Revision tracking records
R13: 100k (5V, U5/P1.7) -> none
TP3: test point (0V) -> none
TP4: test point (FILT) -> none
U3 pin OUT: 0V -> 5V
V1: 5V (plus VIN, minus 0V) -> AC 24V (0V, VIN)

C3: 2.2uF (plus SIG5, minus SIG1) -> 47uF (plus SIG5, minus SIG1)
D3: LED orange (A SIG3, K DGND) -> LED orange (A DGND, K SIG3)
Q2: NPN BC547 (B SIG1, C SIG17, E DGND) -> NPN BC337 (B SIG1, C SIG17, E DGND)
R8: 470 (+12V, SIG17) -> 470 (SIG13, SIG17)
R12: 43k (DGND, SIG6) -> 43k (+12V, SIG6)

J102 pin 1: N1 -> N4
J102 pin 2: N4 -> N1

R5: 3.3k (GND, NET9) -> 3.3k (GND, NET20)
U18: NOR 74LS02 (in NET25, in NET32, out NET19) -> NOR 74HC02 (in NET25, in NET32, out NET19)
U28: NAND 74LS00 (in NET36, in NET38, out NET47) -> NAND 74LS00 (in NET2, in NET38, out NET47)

## Your goal
The entries above are to be retyped exactly, with nothing left out.

## Written reply
R13: 100k (5V, U5/P1.7) -> none
TP3: test point (0V) -> none
TP4: test point (FILT) -> none
U3 pin OUT: 0V -> 5V
V1: 5V (plus VIN, minus 0V) -> AC 24V (0V, VIN)

C3: 2.2uF (plus SIG5, minus SIG1) -> 47uF (plus SIG5, minus SIG1)
D3: LED orange (A SIG3, K DGND) -> LED orange (A DGND, K SIG3)
Q2: NPN BC547 (B SIG1, C SIG17, E DGND) -> NPN BC337 (B SIG1, C SIG17, E DGND)
R8: 470 (+12V, SIG17) -> 470 (SIG13, SIG17)
R12: 43k (DGND, SIG6) -> 43k (+12V, SIG6)

J102 pin 1: N1 -> N4
J102 pin 2: N4 -> N1

R5: 3.3k (GND, NET9) -> 3.3k (GND, NET20)
U18: NOR 74LS02 (in NET25, in NET32, out NET19) -> NOR 74HC02 (in NET25, in NET32, out NET19)
U28: NAND 74LS00 (in NET36, in NET38, out NET47) -> NAND 74LS00 (in NET2, in NET38, out NET47)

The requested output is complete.